Scene comparison data:
☆ ☆ ☆ ☆ ☆

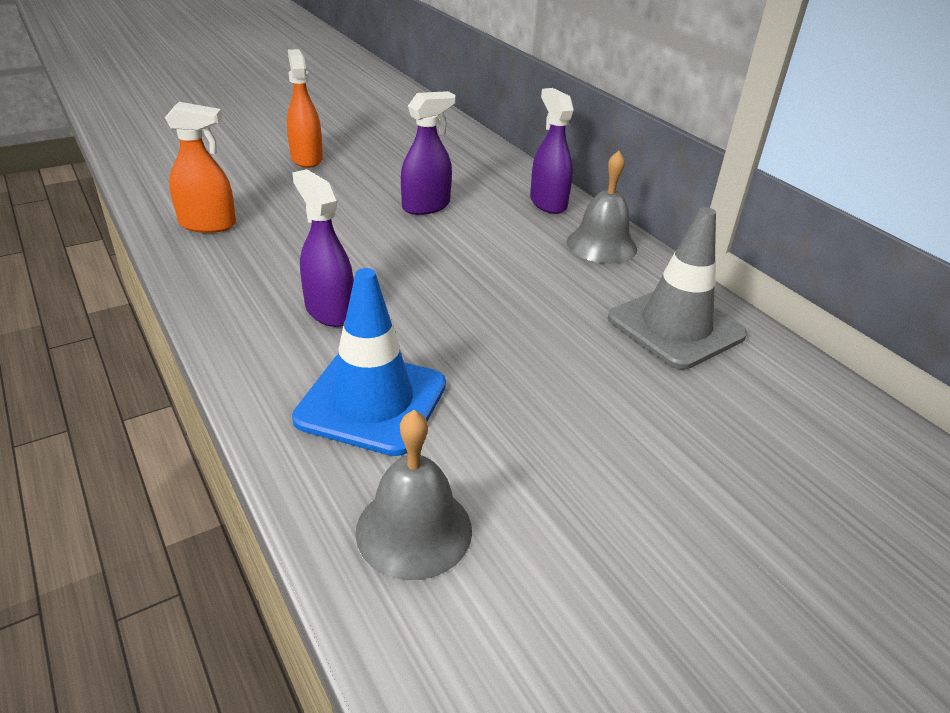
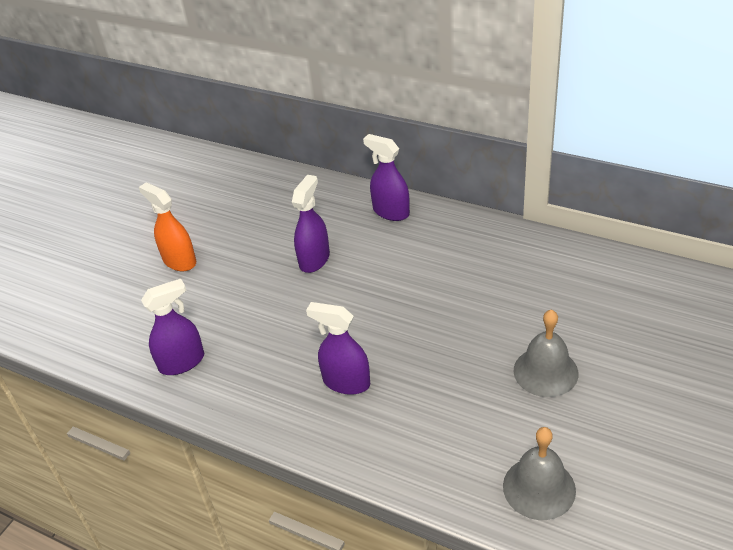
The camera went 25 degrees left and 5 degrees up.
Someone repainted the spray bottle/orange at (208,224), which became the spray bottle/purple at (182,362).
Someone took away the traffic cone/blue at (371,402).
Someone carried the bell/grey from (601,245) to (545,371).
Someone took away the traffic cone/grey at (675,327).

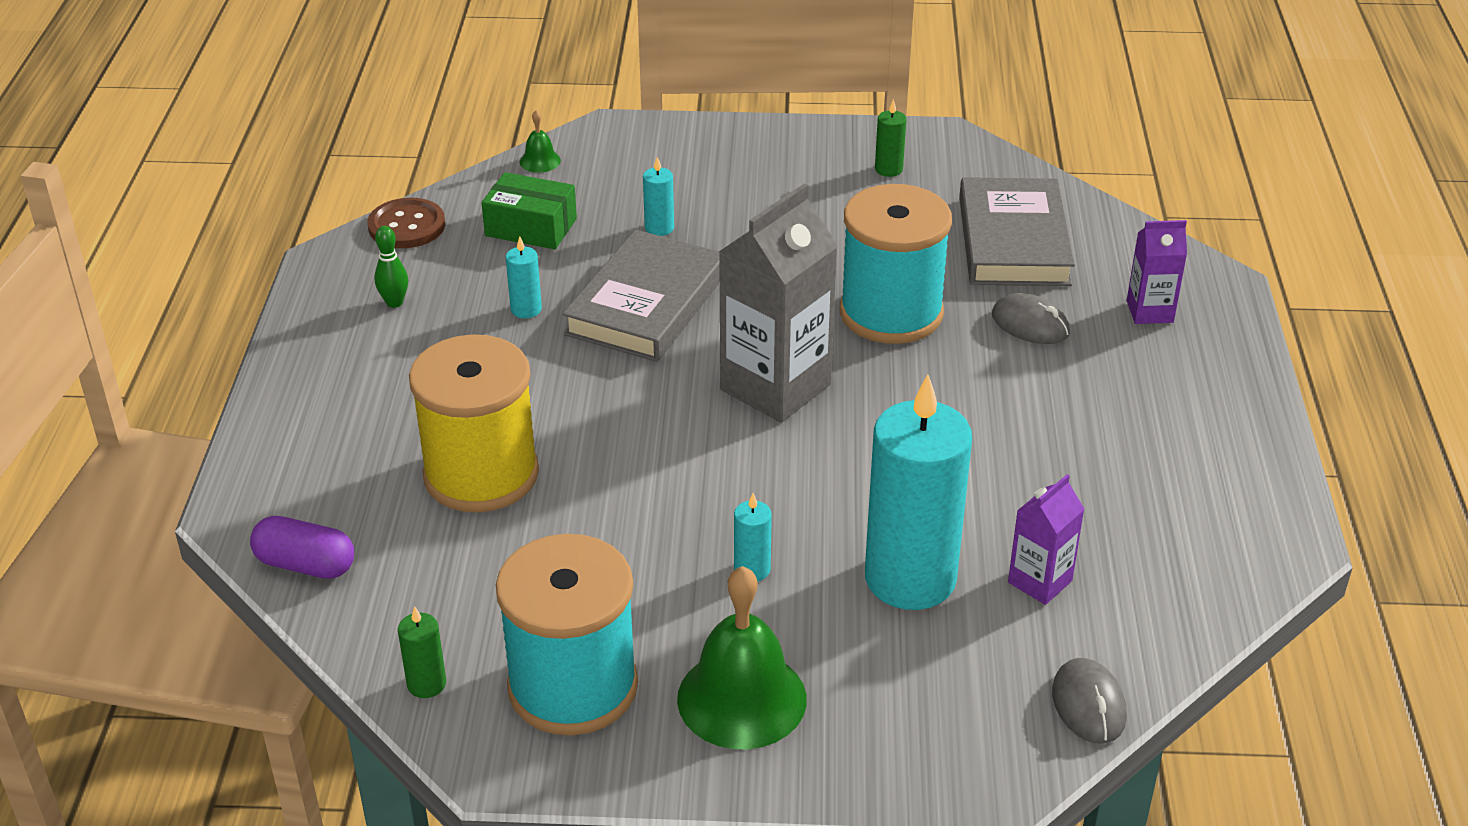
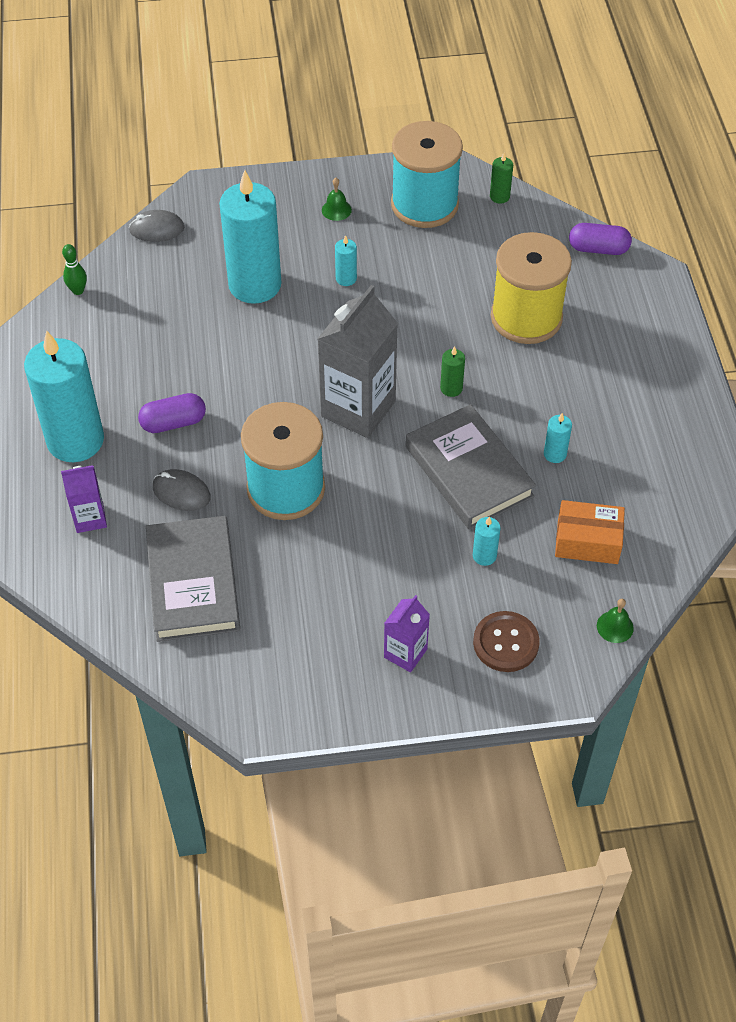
The camera went 170 degrees right and 15 degrees up.
Someone carried the button/brown from (407,226) to (506,643).
Someone carried the bowling pin/green from (394,302) to (78,291).
Someone repainted the box/green at (531,227), which became the box/orange at (587,541).
Someone rotated the book/grey at (646,304) by 45 degrees counterclockwise.
Someone scaled the bell/green at (742,698) by 0.45.
Someone carried the candle/green from (888,169) to (451,388).
Someone carried the carton/purple from (1040,581) to (405,653).
Someone rotated the mouse/grey at (1088,705) by 75 degrees counterclockwise.
Someone put down the candle/turquoise at (75,440).
Someone put down the capsule/purple at (173,423).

☆ ☆ ☆ ☆ ☆

Excluding the pictures, output every entry above without alteration.

The camera went 25 degrees left and 5 degrees up.
Someone repainted the spray bottle/orange at (208,224), which became the spray bottle/purple at (182,362).
Someone took away the traffic cone/blue at (371,402).
Someone carried the bell/grey from (601,245) to (545,371).
Someone took away the traffic cone/grey at (675,327).

The camera went 170 degrees right and 15 degrees up.
Someone carried the button/brown from (407,226) to (506,643).
Someone carried the bowling pin/green from (394,302) to (78,291).
Someone repainted the box/green at (531,227), which became the box/orange at (587,541).
Someone rotated the book/grey at (646,304) by 45 degrees counterclockwise.
Someone scaled the bell/green at (742,698) by 0.45.
Someone carried the candle/green from (888,169) to (451,388).
Someone carried the carton/purple from (1040,581) to (405,653).
Someone rotated the mouse/grey at (1088,705) by 75 degrees counterclockwise.
Someone put down the candle/turquoise at (75,440).
Someone put down the capsule/purple at (173,423).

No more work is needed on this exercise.